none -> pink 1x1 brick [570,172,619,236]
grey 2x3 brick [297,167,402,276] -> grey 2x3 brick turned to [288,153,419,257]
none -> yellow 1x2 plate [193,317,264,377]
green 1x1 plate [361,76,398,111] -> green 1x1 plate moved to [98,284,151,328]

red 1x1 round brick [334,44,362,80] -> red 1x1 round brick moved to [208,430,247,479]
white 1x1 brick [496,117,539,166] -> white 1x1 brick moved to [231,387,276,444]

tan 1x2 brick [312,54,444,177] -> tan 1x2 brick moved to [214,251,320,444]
□ □ □ □
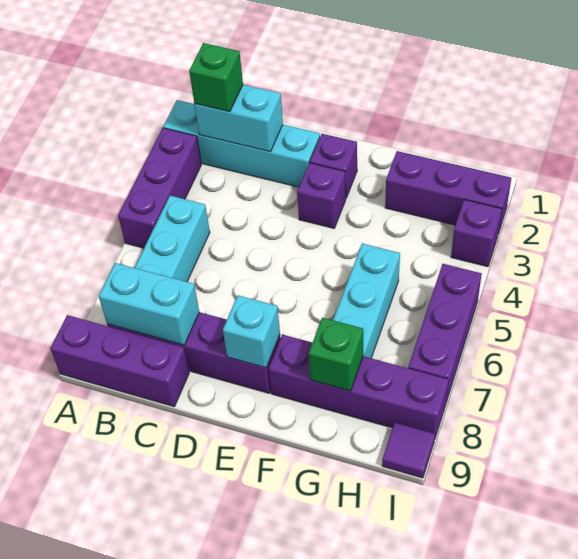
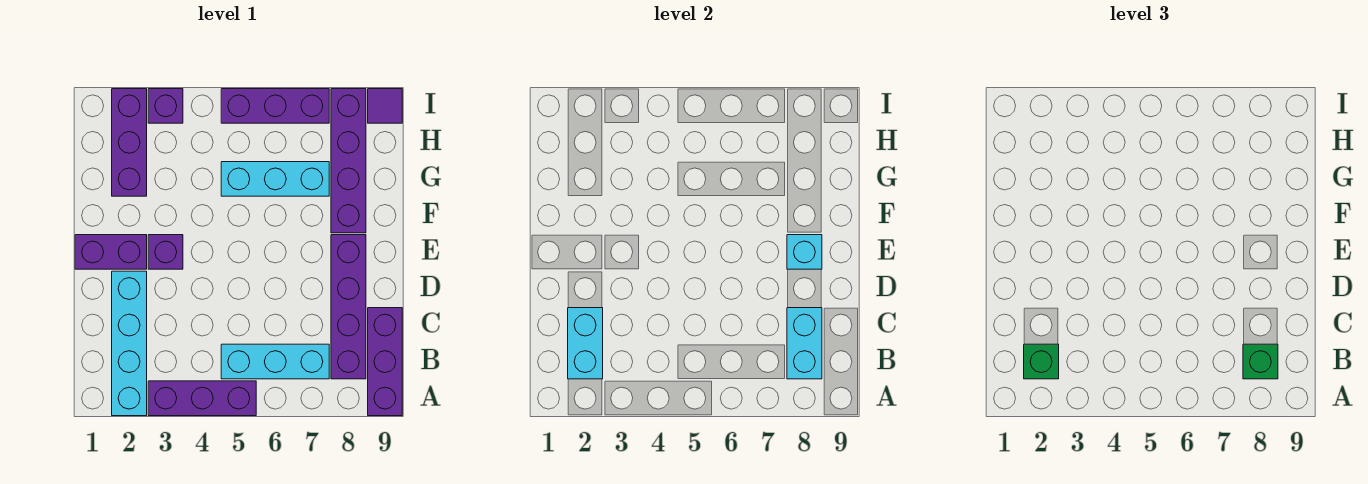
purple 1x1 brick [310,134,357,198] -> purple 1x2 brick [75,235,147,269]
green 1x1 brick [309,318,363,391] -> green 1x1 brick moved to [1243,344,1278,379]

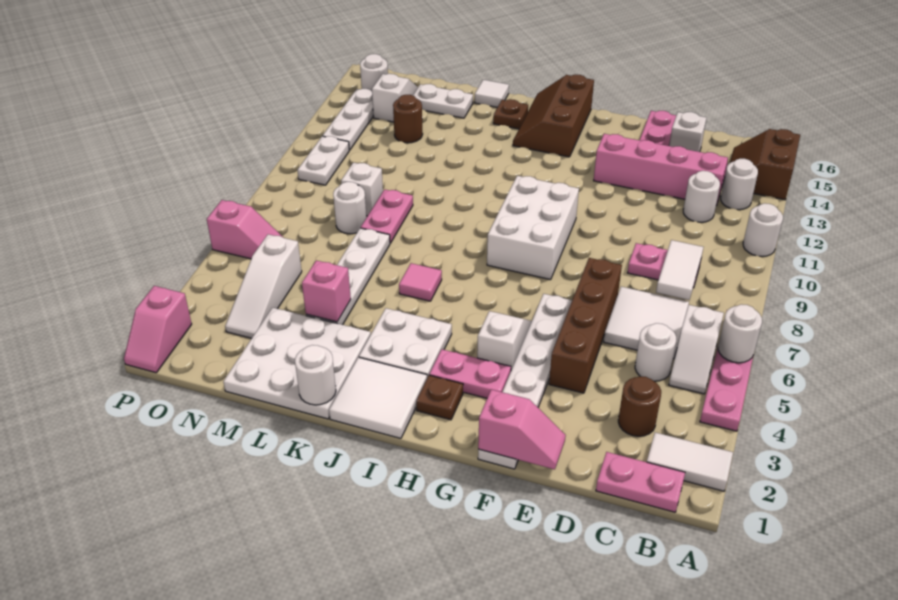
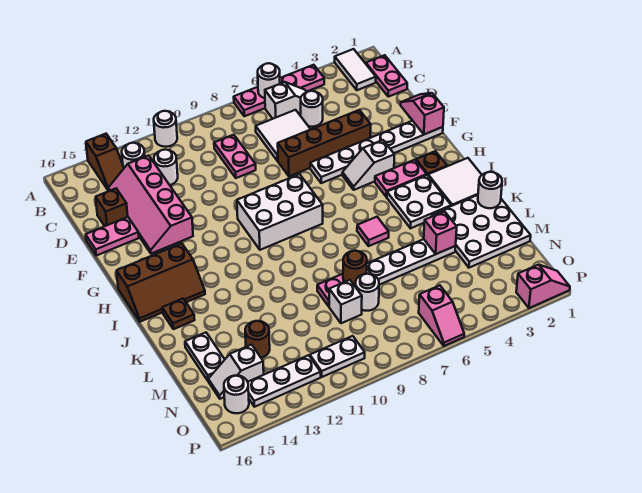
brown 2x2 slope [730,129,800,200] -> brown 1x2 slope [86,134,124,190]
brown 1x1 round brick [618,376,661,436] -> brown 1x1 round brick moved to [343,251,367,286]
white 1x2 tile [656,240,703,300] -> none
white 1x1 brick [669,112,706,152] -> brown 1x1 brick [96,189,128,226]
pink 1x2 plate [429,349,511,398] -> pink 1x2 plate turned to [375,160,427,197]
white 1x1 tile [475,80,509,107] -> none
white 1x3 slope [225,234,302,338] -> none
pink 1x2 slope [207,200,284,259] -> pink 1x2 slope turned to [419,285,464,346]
□ □ □ □
Task requirements
Return a copy of each line of the material that holds the word "white".

Result for this task
white 1x1 brick [496,117,539,166] -> white 1x1 brick moved to [231,387,276,444]
white 1x2 tile [656,240,703,300] -> none
white 1x1 brick [669,112,706,152] -> brown 1x1 brick [96,189,128,226]
white 1x1 tile [475,80,509,107] -> none
white 1x3 slope [225,234,302,338] -> none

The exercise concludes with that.